Items from a dataset
++++

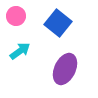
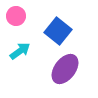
blue square: moved 8 px down
purple ellipse: rotated 12 degrees clockwise
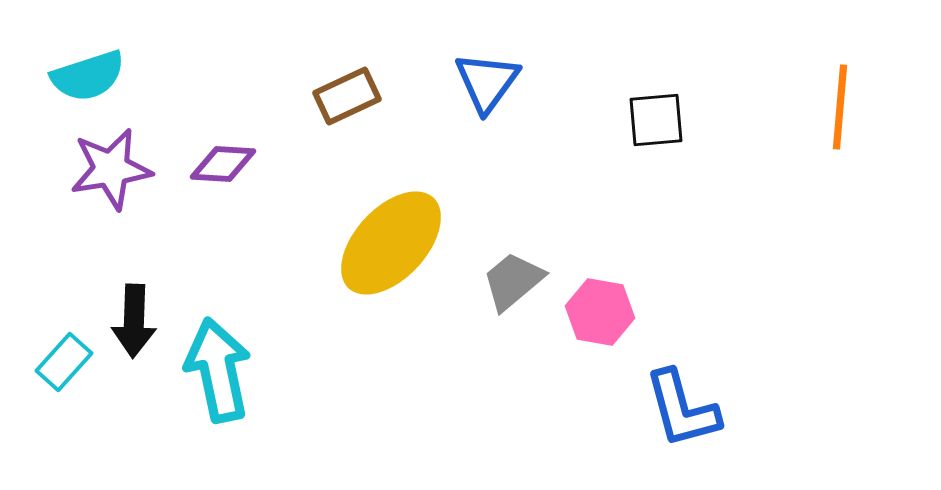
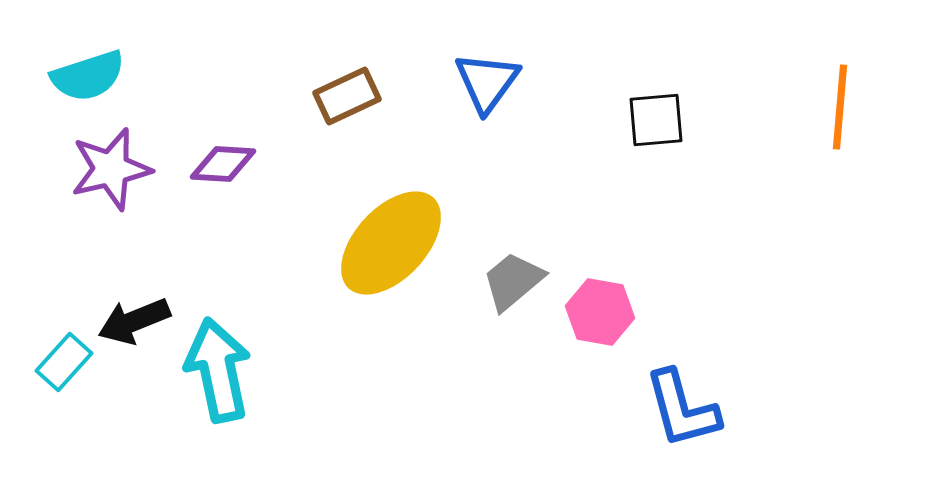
purple star: rotated 4 degrees counterclockwise
black arrow: rotated 66 degrees clockwise
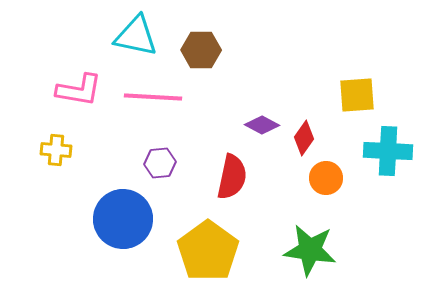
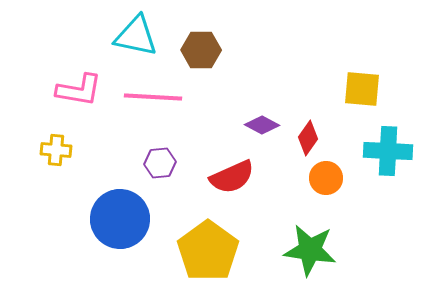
yellow square: moved 5 px right, 6 px up; rotated 9 degrees clockwise
red diamond: moved 4 px right
red semicircle: rotated 54 degrees clockwise
blue circle: moved 3 px left
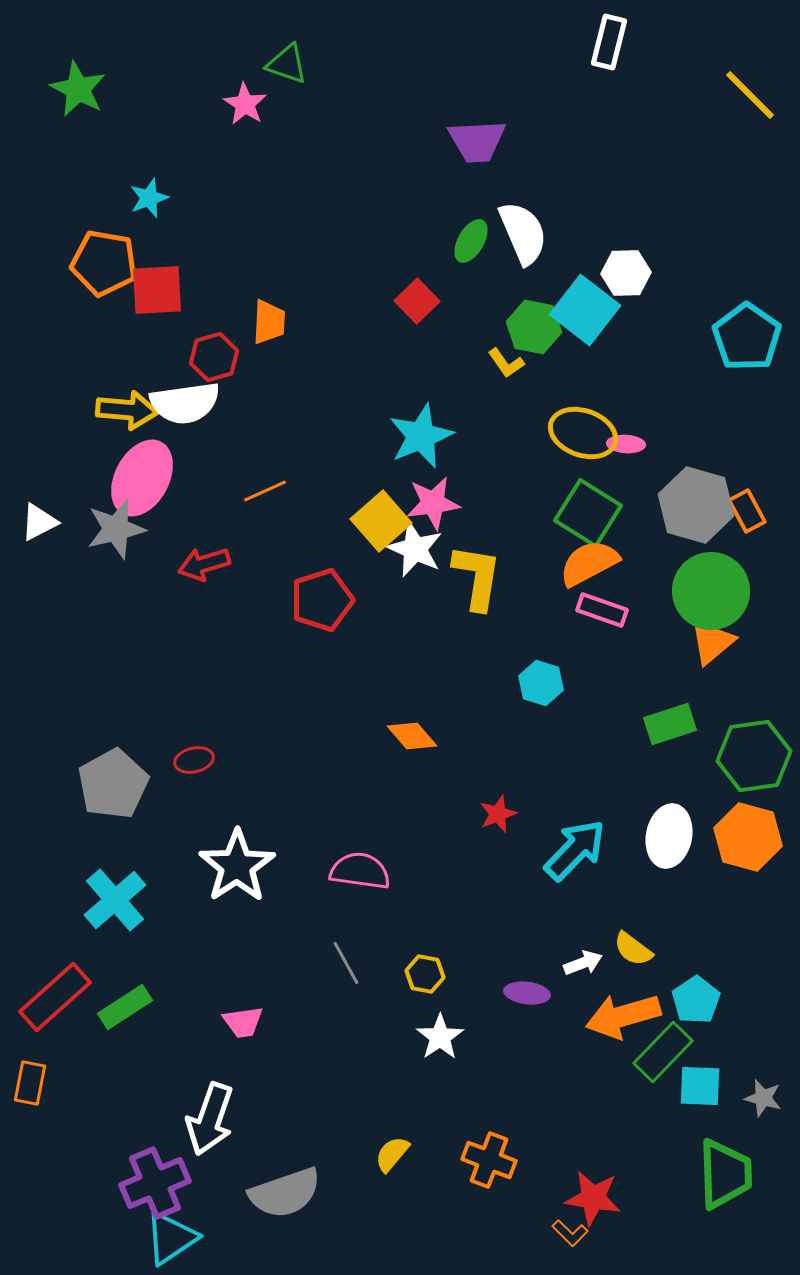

++++

**ACTIVITY**
Give again, unchanged, only the lines from the line containing "red diamond: moved 4 px right" to the last line of the records above. Pictures do not belong in the copy.

**EXERCISE RESULT**
red diamond: moved 4 px right
red semicircle: rotated 54 degrees clockwise
blue circle: moved 3 px left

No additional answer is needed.